* _Task to complete_:
Could you please reproduce all the records below exactly, leaving out the images?

* _Supplied material_:
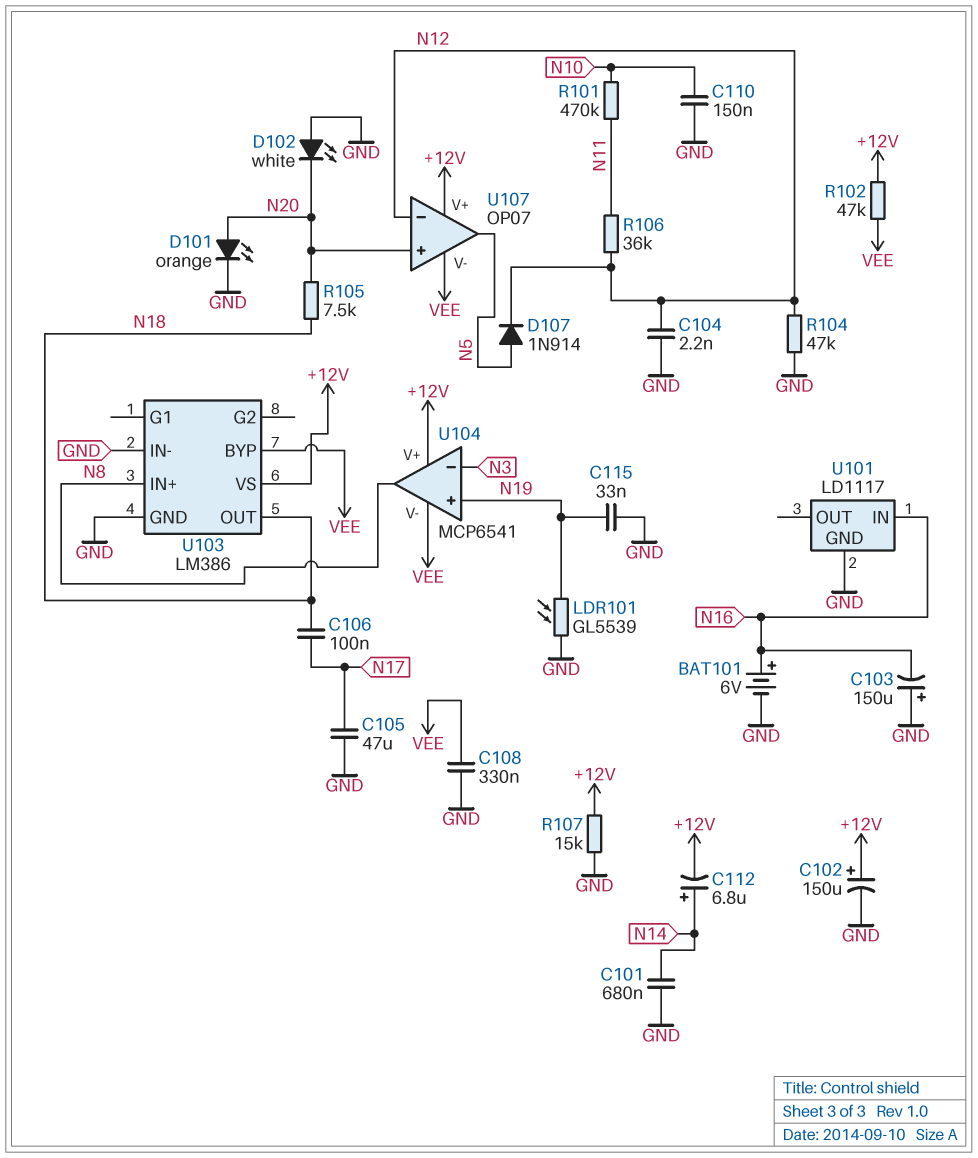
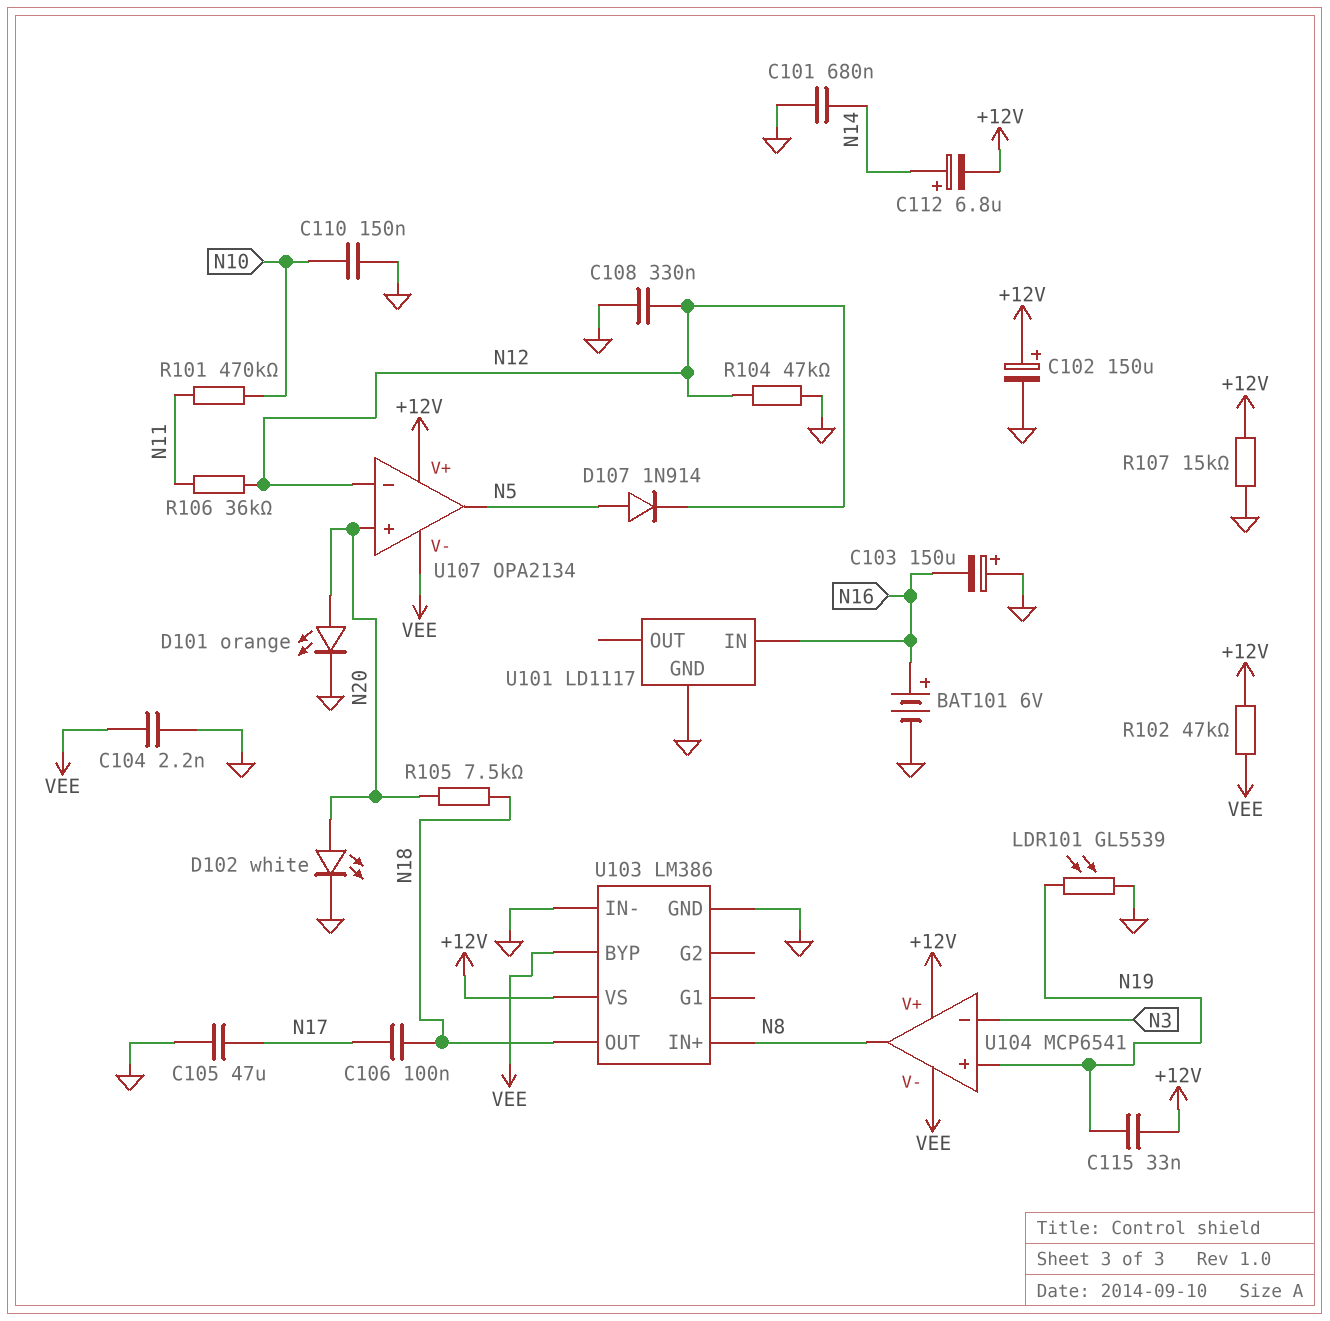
C104: 2.2nF (GND, N12) -> 2.2nF (GND, VEE)
C108: 330nF (GND, VEE) -> 330nF (GND, N12)
C115: 33nF (GND, N19) -> 33nF (+12V, N19)
D102: LED white (A GND, K N20) -> LED white (A N20, K GND)
U107: OP07 -> OPA2134

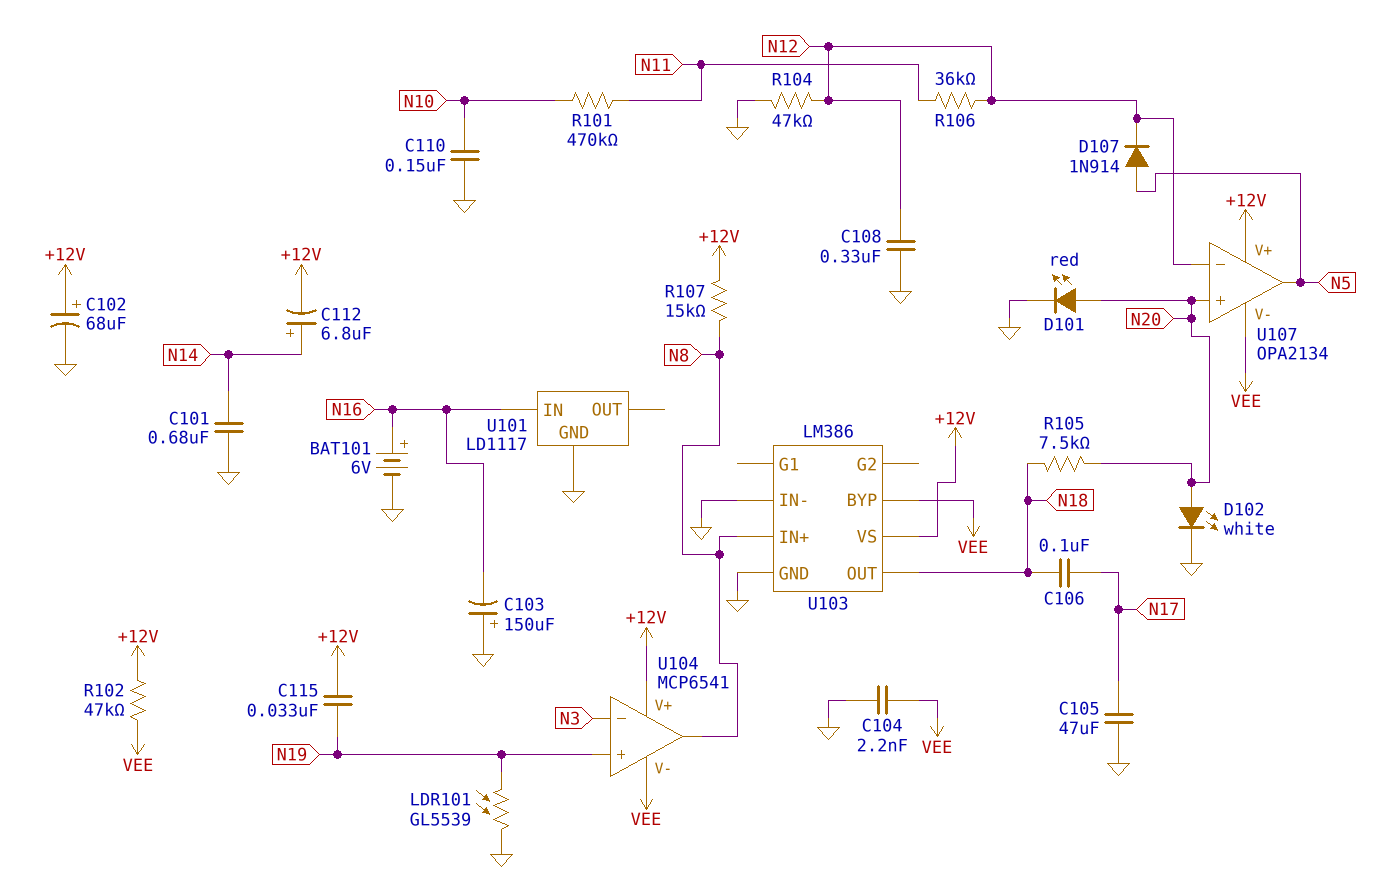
C102: 150uF (plus +12V, minus GND) -> 68uF (plus +12V, minus GND)
D101: LED orange (A N20, K GND) -> LED red (A N20, K GND)
R107: 15k (+12V, GND) -> 15k (+12V, N8)

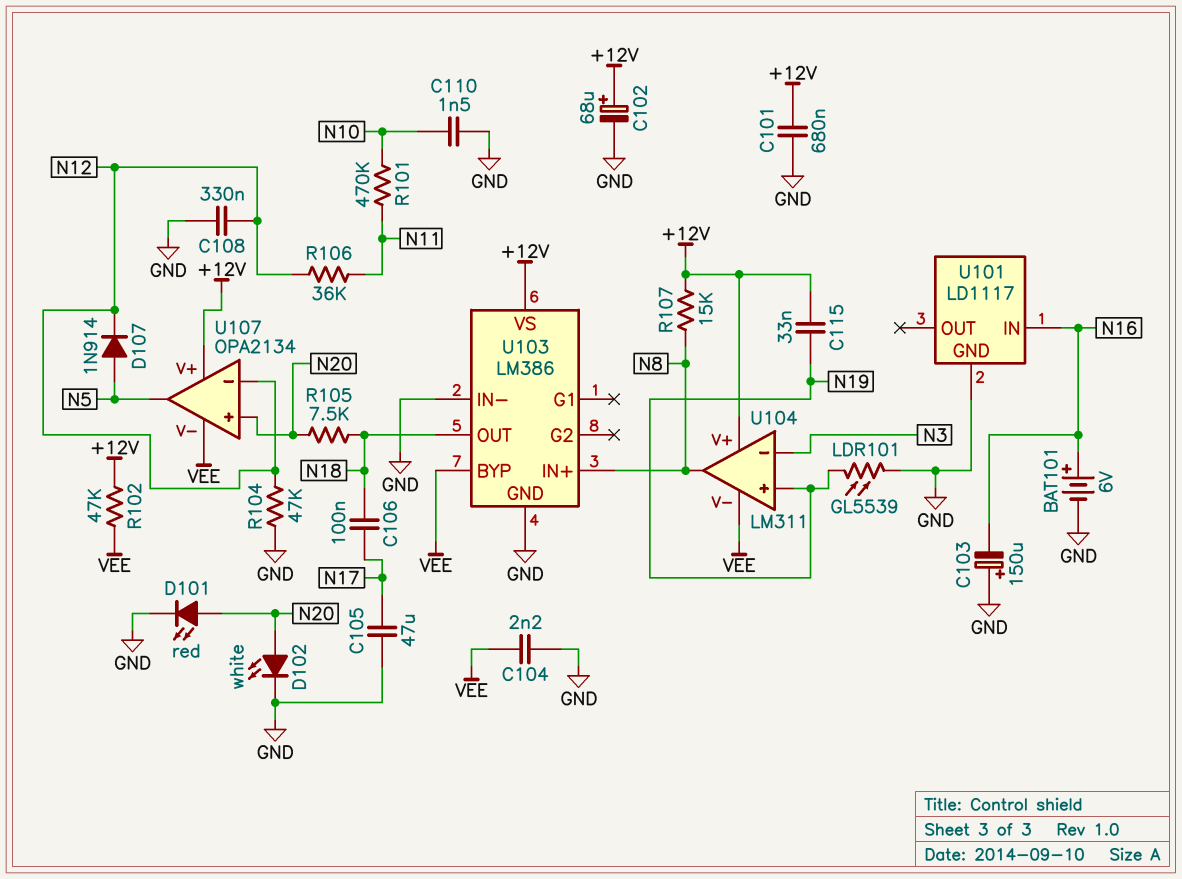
C101: 680nF (GND, N14) -> 680nF (+12V, GND)
C110: 150nF (GND, N10) -> 1.5nF (GND, N10)
C112: 6.8uF (plus N14, minus +12V) -> none
U104: MCP6541 -> LM311

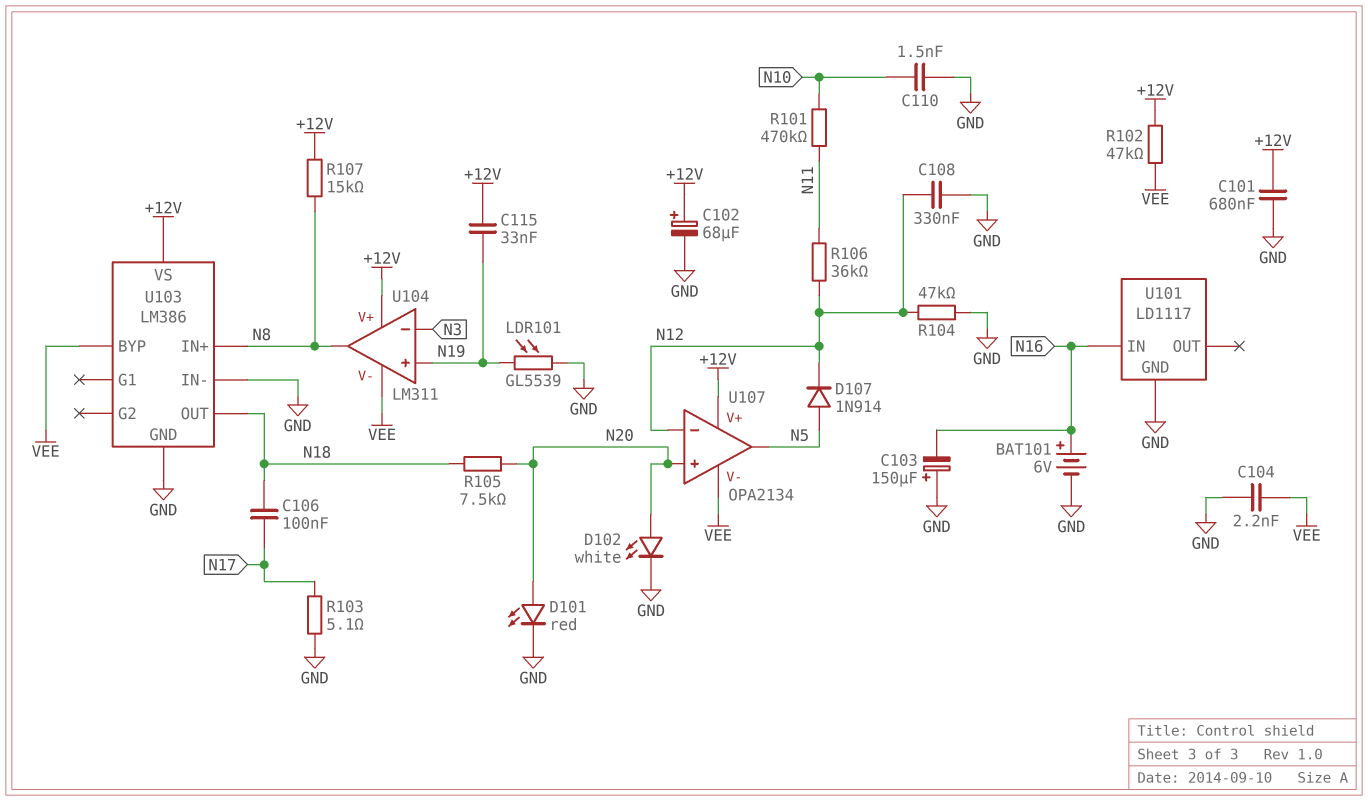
C105: 47uF (GND, N17) -> none
R103: none -> 5.1 (GND, N17)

* _Solution to this problem_:
C104: 2.2nF (GND, N12) -> 2.2nF (GND, VEE)
C108: 330nF (GND, VEE) -> 330nF (GND, N12)
C115: 33nF (GND, N19) -> 33nF (+12V, N19)
D102: LED white (A GND, K N20) -> LED white (A N20, K GND)
U107: OP07 -> OPA2134

C102: 150uF (plus +12V, minus GND) -> 68uF (plus +12V, minus GND)
D101: LED orange (A N20, K GND) -> LED red (A N20, K GND)
R107: 15k (+12V, GND) -> 15k (+12V, N8)

C101: 680nF (GND, N14) -> 680nF (+12V, GND)
C110: 150nF (GND, N10) -> 1.5nF (GND, N10)
C112: 6.8uF (plus N14, minus +12V) -> none
U104: MCP6541 -> LM311

C105: 47uF (GND, N17) -> none
R103: none -> 5.1 (GND, N17)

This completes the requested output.